(Your goal) The required output is the line that contains "black slope K3:L3 level 1 top K -> none" through the last line of the data, retyped verbatim and with nothing added.

=-=-=-=-=

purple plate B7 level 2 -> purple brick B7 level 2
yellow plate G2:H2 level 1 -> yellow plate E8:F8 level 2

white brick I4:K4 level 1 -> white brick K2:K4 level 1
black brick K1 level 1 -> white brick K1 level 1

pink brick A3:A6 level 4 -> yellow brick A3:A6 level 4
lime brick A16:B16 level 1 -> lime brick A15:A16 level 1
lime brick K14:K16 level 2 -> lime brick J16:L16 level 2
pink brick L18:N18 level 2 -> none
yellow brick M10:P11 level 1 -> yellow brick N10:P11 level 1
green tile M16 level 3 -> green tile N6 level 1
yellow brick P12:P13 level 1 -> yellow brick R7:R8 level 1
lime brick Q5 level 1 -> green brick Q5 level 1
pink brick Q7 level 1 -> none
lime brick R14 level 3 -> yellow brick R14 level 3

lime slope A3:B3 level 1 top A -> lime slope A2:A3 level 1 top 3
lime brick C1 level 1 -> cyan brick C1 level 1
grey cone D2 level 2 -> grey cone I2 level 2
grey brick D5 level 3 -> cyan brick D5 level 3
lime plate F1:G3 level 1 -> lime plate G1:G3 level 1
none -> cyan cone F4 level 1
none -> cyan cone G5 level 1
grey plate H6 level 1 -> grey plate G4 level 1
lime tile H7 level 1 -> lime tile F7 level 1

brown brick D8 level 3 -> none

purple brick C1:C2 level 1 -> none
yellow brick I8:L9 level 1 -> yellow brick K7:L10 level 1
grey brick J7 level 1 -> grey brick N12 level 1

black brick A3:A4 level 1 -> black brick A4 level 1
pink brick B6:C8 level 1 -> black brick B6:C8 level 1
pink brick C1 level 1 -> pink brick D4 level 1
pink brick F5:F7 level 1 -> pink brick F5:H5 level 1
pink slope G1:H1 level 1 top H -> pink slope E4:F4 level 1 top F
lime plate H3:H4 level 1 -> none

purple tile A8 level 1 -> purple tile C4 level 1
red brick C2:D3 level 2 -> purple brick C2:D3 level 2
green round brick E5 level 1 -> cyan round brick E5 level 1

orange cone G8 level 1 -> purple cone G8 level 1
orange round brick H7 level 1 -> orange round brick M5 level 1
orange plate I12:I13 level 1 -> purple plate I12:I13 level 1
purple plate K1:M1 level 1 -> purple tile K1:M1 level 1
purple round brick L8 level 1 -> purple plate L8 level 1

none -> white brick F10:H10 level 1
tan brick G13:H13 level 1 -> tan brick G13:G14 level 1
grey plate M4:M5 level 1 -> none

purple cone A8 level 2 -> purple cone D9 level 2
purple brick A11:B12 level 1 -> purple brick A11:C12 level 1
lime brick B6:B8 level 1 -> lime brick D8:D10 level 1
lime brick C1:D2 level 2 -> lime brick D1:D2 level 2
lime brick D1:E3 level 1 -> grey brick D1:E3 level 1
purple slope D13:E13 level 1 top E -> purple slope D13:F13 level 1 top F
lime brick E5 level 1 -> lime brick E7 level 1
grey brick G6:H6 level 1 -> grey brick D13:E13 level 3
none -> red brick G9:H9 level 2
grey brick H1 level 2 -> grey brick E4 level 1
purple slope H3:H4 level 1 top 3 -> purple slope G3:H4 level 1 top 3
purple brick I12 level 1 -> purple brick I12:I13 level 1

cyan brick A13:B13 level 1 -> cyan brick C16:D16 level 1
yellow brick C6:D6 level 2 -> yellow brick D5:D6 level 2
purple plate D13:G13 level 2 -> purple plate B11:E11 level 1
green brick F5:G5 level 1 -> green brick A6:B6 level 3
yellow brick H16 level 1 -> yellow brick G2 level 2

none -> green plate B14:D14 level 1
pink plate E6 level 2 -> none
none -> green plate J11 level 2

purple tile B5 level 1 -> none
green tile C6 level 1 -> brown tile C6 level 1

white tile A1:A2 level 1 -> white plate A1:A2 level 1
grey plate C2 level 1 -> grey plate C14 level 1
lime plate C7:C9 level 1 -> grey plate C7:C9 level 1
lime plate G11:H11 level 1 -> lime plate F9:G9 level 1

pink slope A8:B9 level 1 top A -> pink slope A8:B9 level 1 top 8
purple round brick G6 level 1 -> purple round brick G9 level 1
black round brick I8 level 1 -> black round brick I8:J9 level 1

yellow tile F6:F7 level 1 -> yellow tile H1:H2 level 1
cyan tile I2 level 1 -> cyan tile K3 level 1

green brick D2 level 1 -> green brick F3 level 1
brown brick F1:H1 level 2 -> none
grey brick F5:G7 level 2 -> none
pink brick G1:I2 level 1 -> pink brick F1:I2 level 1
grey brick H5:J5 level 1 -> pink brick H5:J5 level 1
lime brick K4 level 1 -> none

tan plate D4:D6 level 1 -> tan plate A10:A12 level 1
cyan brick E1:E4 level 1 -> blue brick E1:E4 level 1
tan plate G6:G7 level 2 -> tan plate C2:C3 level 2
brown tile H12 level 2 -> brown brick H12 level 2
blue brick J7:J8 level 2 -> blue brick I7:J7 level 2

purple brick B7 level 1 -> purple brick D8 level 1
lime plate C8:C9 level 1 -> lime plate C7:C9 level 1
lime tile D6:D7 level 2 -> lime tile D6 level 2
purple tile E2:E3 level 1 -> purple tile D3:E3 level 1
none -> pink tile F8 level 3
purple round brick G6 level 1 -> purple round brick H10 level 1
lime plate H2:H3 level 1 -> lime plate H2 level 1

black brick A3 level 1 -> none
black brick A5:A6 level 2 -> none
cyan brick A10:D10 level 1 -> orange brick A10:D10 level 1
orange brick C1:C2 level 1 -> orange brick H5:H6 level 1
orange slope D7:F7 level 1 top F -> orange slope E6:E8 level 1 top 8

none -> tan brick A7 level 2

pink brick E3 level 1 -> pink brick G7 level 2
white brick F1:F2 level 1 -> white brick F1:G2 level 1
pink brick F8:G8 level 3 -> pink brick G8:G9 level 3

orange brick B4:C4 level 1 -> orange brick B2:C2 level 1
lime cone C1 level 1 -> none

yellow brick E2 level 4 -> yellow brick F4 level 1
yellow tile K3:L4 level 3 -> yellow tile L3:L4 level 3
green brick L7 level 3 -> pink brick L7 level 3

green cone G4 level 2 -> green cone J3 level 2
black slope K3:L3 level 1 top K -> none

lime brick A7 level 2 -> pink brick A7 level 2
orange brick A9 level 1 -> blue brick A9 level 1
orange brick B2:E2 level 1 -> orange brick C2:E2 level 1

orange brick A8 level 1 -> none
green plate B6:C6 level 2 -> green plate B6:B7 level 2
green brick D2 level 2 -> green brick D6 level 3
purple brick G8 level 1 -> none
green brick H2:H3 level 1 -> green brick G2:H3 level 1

=-=-=-=-=

(Answer to the problem)
black slope K3:L3 level 1 top K -> none

lime brick A7 level 2 -> pink brick A7 level 2
orange brick A9 level 1 -> blue brick A9 level 1
orange brick B2:E2 level 1 -> orange brick C2:E2 level 1

orange brick A8 level 1 -> none
green plate B6:C6 level 2 -> green plate B6:B7 level 2
green brick D2 level 2 -> green brick D6 level 3
purple brick G8 level 1 -> none
green brick H2:H3 level 1 -> green brick G2:H3 level 1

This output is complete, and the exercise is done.